_SCHRIFTLICHE AUFGABE:_ Wie viele Zeilen der folgenden Auflistung enthalten die Zeichenfolge „Dämpfer“? Nennen Sie nur die Zahl.

^^^^^^^^^^^^^^^^

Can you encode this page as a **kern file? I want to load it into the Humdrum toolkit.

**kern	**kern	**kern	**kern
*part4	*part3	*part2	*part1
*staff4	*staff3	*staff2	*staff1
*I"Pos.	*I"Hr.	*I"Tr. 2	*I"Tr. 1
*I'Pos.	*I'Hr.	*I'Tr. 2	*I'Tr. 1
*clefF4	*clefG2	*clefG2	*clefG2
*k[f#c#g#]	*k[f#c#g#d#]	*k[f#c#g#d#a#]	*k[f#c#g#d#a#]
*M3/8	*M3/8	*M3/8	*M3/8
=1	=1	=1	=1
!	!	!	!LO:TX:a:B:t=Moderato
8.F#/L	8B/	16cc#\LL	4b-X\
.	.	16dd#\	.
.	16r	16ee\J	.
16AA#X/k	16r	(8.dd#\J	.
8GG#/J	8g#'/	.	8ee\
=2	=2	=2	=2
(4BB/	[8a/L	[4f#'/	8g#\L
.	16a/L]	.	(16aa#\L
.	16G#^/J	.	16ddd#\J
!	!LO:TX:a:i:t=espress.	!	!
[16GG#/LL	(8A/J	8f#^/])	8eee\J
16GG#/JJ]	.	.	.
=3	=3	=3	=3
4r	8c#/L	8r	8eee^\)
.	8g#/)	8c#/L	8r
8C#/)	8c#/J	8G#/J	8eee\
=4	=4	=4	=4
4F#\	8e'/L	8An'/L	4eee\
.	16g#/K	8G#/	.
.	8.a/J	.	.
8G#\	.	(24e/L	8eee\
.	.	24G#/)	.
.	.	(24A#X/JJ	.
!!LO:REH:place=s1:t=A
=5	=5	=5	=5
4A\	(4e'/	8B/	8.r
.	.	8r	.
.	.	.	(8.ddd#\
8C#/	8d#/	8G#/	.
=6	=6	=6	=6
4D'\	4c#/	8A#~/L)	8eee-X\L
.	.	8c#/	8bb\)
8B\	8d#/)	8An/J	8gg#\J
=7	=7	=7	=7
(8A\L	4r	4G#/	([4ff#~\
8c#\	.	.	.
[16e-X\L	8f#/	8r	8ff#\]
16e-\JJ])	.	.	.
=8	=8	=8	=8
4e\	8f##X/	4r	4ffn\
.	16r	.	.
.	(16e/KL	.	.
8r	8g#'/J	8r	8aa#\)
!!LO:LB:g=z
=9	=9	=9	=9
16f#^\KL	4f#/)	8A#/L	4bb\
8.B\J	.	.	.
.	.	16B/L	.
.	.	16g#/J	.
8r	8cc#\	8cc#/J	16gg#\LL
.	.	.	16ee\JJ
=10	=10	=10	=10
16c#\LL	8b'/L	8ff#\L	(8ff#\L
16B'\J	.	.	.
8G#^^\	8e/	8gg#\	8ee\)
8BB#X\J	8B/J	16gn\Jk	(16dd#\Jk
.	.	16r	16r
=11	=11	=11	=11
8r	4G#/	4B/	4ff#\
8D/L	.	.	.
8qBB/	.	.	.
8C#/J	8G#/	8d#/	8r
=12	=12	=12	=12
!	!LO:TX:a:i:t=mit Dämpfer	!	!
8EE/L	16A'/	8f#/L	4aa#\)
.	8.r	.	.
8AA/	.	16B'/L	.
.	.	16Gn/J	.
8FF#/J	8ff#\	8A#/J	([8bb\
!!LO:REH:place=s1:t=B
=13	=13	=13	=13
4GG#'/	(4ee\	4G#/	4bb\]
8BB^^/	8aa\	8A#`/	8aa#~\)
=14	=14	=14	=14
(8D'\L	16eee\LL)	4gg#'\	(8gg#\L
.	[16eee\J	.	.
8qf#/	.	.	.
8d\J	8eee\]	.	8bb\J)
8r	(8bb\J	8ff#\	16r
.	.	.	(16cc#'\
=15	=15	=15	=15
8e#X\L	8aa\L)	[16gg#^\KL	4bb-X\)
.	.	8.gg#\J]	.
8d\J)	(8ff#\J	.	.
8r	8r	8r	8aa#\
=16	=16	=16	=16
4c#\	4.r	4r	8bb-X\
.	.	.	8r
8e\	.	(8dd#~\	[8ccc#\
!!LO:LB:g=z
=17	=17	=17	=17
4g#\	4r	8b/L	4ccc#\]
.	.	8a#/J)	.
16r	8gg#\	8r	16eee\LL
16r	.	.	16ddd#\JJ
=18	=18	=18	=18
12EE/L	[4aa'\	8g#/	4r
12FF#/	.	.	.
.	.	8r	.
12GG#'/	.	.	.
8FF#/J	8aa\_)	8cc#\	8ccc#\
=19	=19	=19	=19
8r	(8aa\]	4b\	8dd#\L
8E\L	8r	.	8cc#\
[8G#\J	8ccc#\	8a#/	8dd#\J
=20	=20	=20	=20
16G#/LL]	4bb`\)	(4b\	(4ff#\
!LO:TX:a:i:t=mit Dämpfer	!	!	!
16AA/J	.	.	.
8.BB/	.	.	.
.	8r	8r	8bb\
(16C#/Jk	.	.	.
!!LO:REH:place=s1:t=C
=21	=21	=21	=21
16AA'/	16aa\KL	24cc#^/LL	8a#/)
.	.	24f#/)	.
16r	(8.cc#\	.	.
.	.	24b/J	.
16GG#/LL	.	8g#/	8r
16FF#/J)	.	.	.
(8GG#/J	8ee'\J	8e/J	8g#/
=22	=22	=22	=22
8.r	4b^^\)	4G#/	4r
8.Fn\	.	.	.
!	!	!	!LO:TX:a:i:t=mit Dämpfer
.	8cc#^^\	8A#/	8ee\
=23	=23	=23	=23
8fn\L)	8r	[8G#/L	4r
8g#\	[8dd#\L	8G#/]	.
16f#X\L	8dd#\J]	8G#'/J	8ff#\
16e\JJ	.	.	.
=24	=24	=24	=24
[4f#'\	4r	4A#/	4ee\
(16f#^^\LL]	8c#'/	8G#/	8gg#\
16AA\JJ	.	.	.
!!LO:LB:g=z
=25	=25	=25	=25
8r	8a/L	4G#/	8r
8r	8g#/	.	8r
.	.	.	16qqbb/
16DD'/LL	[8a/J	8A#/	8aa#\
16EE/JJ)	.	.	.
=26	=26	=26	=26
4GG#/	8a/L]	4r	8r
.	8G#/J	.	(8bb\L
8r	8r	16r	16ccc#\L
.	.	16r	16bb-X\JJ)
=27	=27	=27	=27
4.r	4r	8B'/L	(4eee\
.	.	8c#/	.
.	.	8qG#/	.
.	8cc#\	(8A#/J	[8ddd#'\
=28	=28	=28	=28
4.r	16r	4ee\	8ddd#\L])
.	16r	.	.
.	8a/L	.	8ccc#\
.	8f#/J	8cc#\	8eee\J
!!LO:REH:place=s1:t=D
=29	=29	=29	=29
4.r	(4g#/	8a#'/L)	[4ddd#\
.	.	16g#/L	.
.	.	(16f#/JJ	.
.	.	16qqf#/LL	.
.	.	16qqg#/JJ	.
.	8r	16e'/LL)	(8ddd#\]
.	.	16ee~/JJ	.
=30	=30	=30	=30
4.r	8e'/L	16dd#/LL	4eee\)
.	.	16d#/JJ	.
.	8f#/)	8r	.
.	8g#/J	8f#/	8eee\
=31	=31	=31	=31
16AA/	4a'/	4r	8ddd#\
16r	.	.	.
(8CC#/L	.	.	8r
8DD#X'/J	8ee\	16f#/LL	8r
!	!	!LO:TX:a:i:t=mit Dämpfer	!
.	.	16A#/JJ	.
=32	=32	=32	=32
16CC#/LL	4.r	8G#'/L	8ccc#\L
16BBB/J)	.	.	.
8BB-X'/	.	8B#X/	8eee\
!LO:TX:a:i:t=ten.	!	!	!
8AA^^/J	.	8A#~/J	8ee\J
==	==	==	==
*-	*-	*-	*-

^^^^^^^^^^^^^^^^

_ERGEBNIS DER AUFGABE:_ 4